- [EXERCISE]
All lines after the one containing "camera: 75 degrees left, 20 degrees up", together with that line itself, should be written out exactly, down to the last line of the entries below.

(Records excerpted from a collection)

☆ ☆ ☆ ☆ ☆ ☆ ☆

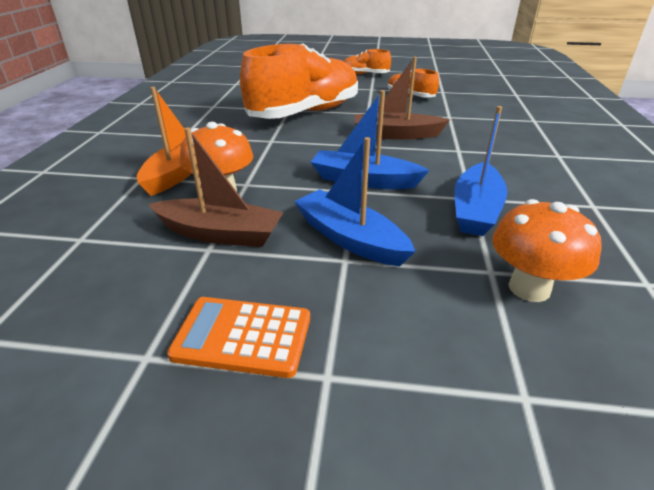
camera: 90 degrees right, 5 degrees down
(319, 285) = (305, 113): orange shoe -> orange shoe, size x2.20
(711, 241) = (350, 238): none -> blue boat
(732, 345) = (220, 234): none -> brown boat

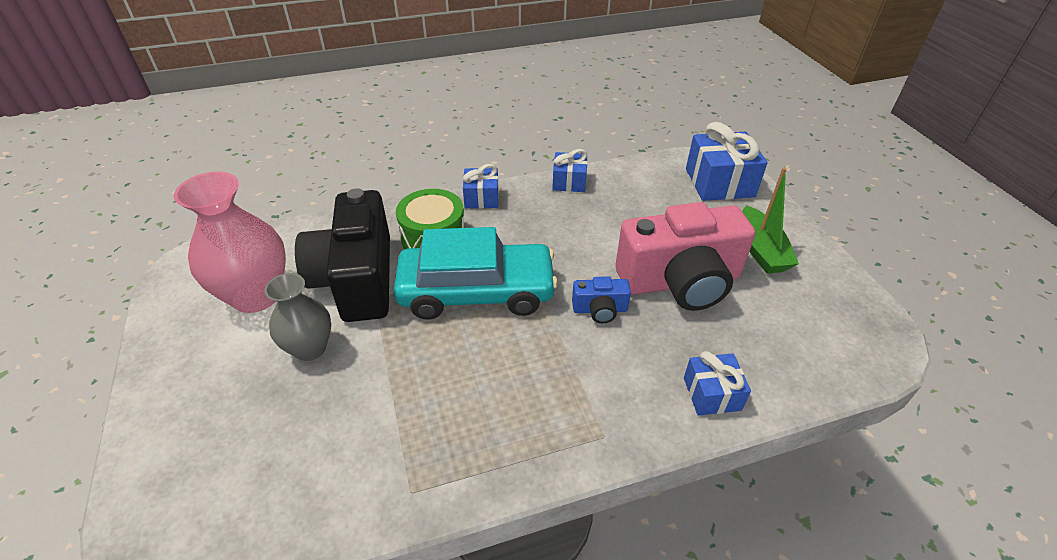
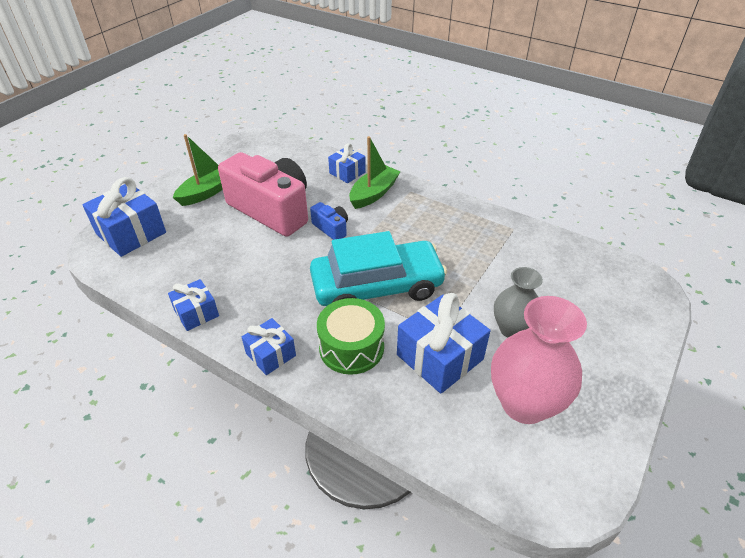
camera: 130 degrees left, 0 degrees up
(357, 279) = (439, 357): black camera -> blue gift
(476, 291) = (377, 286): turquoise car -> turquoise car turned 120 degrees clockwise
(635, 390) = (373, 193): none -> green boat

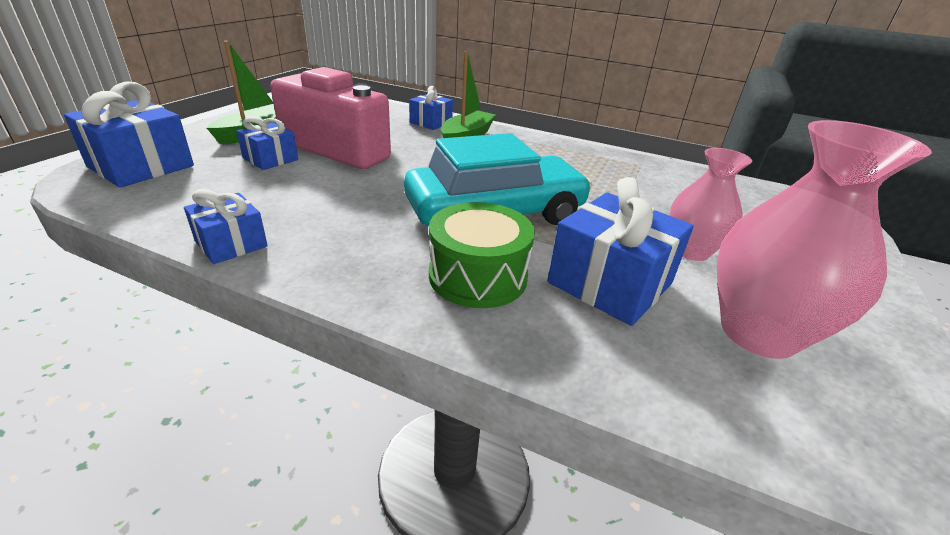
camera: 10 degrees left, 10 degrees down
(270, 354) = (353, 288): blue gift -> blue gift (270, 159)
(331, 228) = (421, 163): blue camera -> none
(512, 329) = (691, 251): grey vase -> pink vase

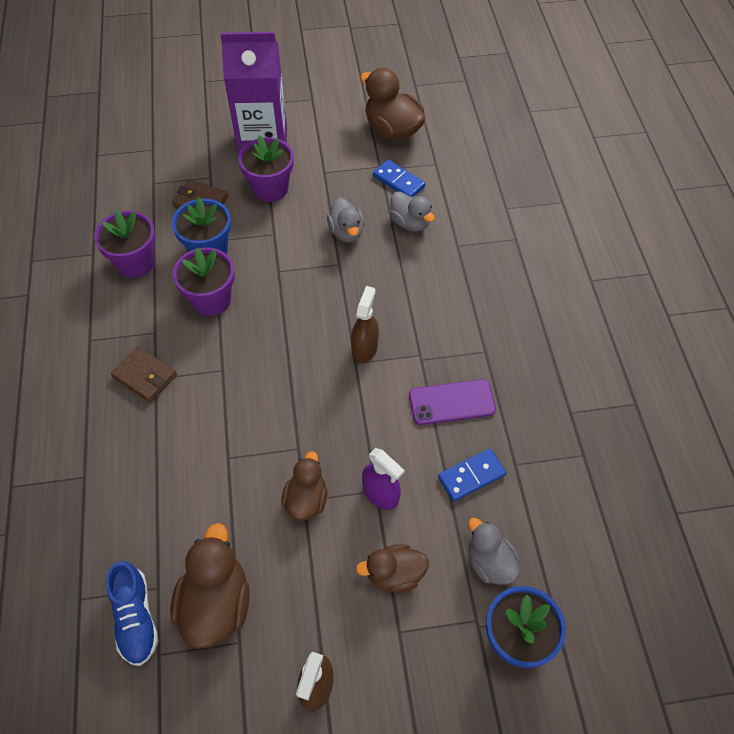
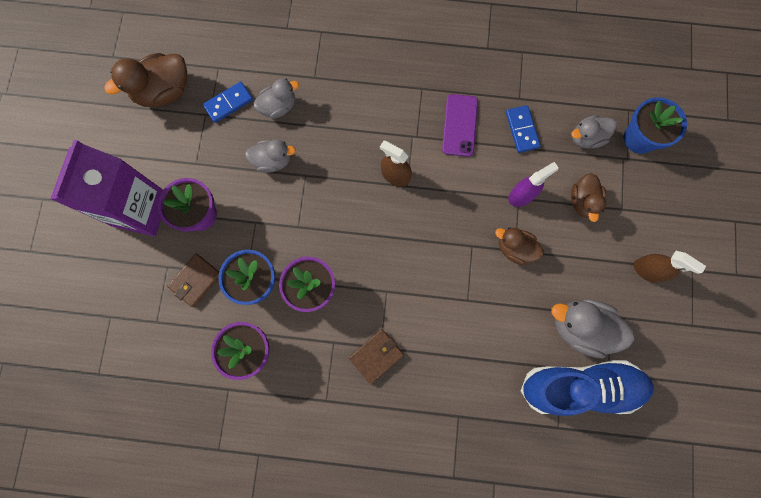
camera: 75 degrees left, 20 degrees up
(136, 618) = (580, 387): blue shoe -> blue shoe, size x1.74
(216, 604) = (580, 327): brown duck -> grey duck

☆ ☆ ☆ ☆ ☆ ☆ ☆

- [WRITTEN SOLUTION]
camera: 75 degrees left, 20 degrees up
(136, 618) = (580, 387): blue shoe -> blue shoe, size x1.74
(216, 604) = (580, 327): brown duck -> grey duck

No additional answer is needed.